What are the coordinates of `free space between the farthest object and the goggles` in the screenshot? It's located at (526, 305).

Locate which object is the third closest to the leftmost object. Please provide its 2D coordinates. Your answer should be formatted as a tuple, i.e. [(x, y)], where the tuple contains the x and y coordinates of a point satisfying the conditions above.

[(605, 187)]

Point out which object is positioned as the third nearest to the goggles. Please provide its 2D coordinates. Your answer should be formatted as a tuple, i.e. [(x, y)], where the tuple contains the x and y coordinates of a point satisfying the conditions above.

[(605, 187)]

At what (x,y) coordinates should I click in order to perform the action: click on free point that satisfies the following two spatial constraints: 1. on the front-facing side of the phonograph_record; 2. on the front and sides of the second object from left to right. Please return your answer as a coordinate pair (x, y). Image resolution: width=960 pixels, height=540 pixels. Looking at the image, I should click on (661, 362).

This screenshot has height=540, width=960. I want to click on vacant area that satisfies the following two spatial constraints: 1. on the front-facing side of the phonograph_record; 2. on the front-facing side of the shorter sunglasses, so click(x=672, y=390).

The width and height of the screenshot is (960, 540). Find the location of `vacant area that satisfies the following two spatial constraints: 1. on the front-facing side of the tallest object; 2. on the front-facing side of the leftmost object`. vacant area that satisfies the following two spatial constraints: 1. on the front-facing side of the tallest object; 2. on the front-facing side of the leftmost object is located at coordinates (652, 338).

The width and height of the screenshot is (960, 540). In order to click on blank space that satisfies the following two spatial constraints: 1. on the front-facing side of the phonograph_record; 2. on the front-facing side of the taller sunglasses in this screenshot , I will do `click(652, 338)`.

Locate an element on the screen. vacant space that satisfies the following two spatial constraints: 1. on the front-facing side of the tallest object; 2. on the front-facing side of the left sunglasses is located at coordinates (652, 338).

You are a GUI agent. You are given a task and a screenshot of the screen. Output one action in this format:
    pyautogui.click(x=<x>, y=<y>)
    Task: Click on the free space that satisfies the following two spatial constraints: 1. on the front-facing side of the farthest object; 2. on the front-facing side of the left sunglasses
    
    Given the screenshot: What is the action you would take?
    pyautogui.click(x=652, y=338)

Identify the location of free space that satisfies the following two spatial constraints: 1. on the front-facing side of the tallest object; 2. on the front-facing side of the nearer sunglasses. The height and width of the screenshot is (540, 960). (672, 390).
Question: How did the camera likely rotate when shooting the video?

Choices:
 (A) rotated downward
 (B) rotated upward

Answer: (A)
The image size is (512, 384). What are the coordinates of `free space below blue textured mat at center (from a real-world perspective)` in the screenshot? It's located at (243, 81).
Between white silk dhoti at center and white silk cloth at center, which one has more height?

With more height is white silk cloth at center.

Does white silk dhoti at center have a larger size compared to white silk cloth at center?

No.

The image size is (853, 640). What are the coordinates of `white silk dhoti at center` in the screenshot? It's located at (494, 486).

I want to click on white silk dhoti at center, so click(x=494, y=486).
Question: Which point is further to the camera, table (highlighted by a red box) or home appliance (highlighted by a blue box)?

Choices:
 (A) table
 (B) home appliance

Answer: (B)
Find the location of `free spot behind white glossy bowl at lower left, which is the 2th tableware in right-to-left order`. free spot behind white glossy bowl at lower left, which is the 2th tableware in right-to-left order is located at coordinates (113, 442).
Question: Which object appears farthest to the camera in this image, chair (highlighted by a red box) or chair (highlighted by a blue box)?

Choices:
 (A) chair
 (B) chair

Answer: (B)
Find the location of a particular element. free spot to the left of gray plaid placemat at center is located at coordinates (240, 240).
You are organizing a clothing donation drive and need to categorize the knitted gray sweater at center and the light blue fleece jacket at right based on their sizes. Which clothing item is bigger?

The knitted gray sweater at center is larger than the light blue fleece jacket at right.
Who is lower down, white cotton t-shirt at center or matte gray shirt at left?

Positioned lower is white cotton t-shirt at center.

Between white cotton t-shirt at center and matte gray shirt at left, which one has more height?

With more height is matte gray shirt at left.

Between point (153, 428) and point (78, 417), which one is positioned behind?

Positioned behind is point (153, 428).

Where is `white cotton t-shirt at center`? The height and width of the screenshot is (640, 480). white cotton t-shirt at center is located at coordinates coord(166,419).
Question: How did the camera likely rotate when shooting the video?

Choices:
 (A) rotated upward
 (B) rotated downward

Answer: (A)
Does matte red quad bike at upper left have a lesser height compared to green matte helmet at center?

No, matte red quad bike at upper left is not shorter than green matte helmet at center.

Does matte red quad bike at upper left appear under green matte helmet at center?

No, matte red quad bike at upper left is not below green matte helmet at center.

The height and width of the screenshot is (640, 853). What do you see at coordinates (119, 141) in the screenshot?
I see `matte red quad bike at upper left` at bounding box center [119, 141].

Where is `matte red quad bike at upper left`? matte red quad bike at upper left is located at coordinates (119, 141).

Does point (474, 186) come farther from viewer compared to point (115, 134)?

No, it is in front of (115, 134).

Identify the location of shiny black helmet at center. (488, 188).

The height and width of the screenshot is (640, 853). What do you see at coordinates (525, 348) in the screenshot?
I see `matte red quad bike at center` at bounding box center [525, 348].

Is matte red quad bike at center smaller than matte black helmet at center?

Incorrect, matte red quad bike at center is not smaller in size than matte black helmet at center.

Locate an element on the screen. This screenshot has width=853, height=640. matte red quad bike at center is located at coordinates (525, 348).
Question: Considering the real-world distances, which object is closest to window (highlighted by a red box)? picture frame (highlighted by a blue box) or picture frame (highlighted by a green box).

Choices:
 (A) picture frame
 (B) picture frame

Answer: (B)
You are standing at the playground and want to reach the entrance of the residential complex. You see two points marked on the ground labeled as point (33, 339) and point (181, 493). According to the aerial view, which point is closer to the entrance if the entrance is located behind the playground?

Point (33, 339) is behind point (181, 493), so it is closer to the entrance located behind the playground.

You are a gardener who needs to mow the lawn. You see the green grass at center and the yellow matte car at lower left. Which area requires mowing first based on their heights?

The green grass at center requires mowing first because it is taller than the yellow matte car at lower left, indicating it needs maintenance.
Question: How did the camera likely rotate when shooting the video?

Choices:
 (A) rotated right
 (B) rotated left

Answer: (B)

**Work to complete**: Write out all of the records again, switching each "front-facing" to "forward-facing" and keeping everything else the same.

**Final answer**:
What are the coordinates of `free space between the farthest object and the goggles` in the screenshot? It's located at (526, 305).

Locate which object is the third closest to the leftmost object. Please provide its 2D coordinates. Your answer should be formatted as a tuple, i.e. [(x, y)], where the tuple contains the x and y coordinates of a point satisfying the conditions above.

[(605, 187)]

Point out which object is positioned as the third nearest to the goggles. Please provide its 2D coordinates. Your answer should be formatted as a tuple, i.e. [(x, y)], where the tuple contains the x and y coordinates of a point satisfying the conditions above.

[(605, 187)]

At what (x,y) coordinates should I click in order to perform the action: click on free point that satisfies the following two spatial constraints: 1. on the forward-facing side of the phonograph_record; 2. on the front and sides of the second object from left to right. Please return your answer as a coordinate pair (x, y). Image resolution: width=960 pixels, height=540 pixels. Looking at the image, I should click on (661, 362).

This screenshot has height=540, width=960. I want to click on vacant area that satisfies the following two spatial constraints: 1. on the forward-facing side of the phonograph_record; 2. on the forward-facing side of the shorter sunglasses, so click(x=672, y=390).

The width and height of the screenshot is (960, 540). Find the location of `vacant area that satisfies the following two spatial constraints: 1. on the forward-facing side of the tallest object; 2. on the forward-facing side of the leftmost object`. vacant area that satisfies the following two spatial constraints: 1. on the forward-facing side of the tallest object; 2. on the forward-facing side of the leftmost object is located at coordinates (652, 338).

The width and height of the screenshot is (960, 540). In order to click on blank space that satisfies the following two spatial constraints: 1. on the forward-facing side of the phonograph_record; 2. on the forward-facing side of the taller sunglasses in this screenshot , I will do `click(652, 338)`.

Locate an element on the screen. vacant space that satisfies the following two spatial constraints: 1. on the forward-facing side of the tallest object; 2. on the forward-facing side of the left sunglasses is located at coordinates (652, 338).

You are a GUI agent. You are given a task and a screenshot of the screen. Output one action in this format:
    pyautogui.click(x=<x>, y=<y>)
    Task: Click on the free space that satisfies the following two spatial constraints: 1. on the forward-facing side of the farthest object; 2. on the forward-facing side of the left sunglasses
    
    Given the screenshot: What is the action you would take?
    pyautogui.click(x=652, y=338)

Identify the location of free space that satisfies the following two spatial constraints: 1. on the forward-facing side of the tallest object; 2. on the forward-facing side of the nearer sunglasses. The height and width of the screenshot is (540, 960). (672, 390).
Question: How did the camera likely rotate when shooting the video?

Choices:
 (A) rotated downward
 (B) rotated upward

Answer: (A)
The image size is (512, 384). What are the coordinates of `free space below blue textured mat at center (from a real-world perspective)` in the screenshot? It's located at (243, 81).
Between white silk dhoti at center and white silk cloth at center, which one has more height?

With more height is white silk cloth at center.

Does white silk dhoti at center have a larger size compared to white silk cloth at center?

No.

The image size is (853, 640). What are the coordinates of `white silk dhoti at center` in the screenshot? It's located at (494, 486).

I want to click on white silk dhoti at center, so click(x=494, y=486).
Question: Which point is further to the camera, table (highlighted by a red box) or home appliance (highlighted by a blue box)?

Choices:
 (A) table
 (B) home appliance

Answer: (B)
Find the location of `free spot behind white glossy bowl at lower left, which is the 2th tableware in right-to-left order`. free spot behind white glossy bowl at lower left, which is the 2th tableware in right-to-left order is located at coordinates (113, 442).
Question: Which object appears farthest to the camera in this image, chair (highlighted by a red box) or chair (highlighted by a blue box)?

Choices:
 (A) chair
 (B) chair

Answer: (B)
Find the location of a particular element. free spot to the left of gray plaid placemat at center is located at coordinates (240, 240).
You are organizing a clothing donation drive and need to categorize the knitted gray sweater at center and the light blue fleece jacket at right based on their sizes. Which clothing item is bigger?

The knitted gray sweater at center is larger than the light blue fleece jacket at right.
Who is lower down, white cotton t-shirt at center or matte gray shirt at left?

Positioned lower is white cotton t-shirt at center.

Between white cotton t-shirt at center and matte gray shirt at left, which one has more height?

With more height is matte gray shirt at left.

Between point (153, 428) and point (78, 417), which one is positioned behind?

Positioned behind is point (153, 428).

Where is `white cotton t-shirt at center`? The height and width of the screenshot is (640, 480). white cotton t-shirt at center is located at coordinates coord(166,419).
Question: How did the camera likely rotate when shooting the video?

Choices:
 (A) rotated upward
 (B) rotated downward

Answer: (A)
Does matte red quad bike at upper left have a lesser height compared to green matte helmet at center?

No, matte red quad bike at upper left is not shorter than green matte helmet at center.

Does matte red quad bike at upper left appear under green matte helmet at center?

No, matte red quad bike at upper left is not below green matte helmet at center.

The height and width of the screenshot is (640, 853). What do you see at coordinates (119, 141) in the screenshot?
I see `matte red quad bike at upper left` at bounding box center [119, 141].

Where is `matte red quad bike at upper left`? matte red quad bike at upper left is located at coordinates (119, 141).

Does point (474, 186) come farther from viewer compared to point (115, 134)?

No, it is in front of (115, 134).

Identify the location of shiny black helmet at center. (488, 188).

The height and width of the screenshot is (640, 853). What do you see at coordinates (525, 348) in the screenshot?
I see `matte red quad bike at center` at bounding box center [525, 348].

Is matte red quad bike at center smaller than matte black helmet at center?

Incorrect, matte red quad bike at center is not smaller in size than matte black helmet at center.

Locate an element on the screen. This screenshot has width=853, height=640. matte red quad bike at center is located at coordinates (525, 348).
Question: Considering the real-world distances, which object is closest to window (highlighted by a red box)? picture frame (highlighted by a blue box) or picture frame (highlighted by a green box).

Choices:
 (A) picture frame
 (B) picture frame

Answer: (B)
You are standing at the playground and want to reach the entrance of the residential complex. You see two points marked on the ground labeled as point (33, 339) and point (181, 493). According to the aerial view, which point is closer to the entrance if the entrance is located behind the playground?

Point (33, 339) is behind point (181, 493), so it is closer to the entrance located behind the playground.

You are a gardener who needs to mow the lawn. You see the green grass at center and the yellow matte car at lower left. Which area requires mowing first based on their heights?

The green grass at center requires mowing first because it is taller than the yellow matte car at lower left, indicating it needs maintenance.
Question: How did the camera likely rotate when shooting the video?

Choices:
 (A) rotated right
 (B) rotated left

Answer: (B)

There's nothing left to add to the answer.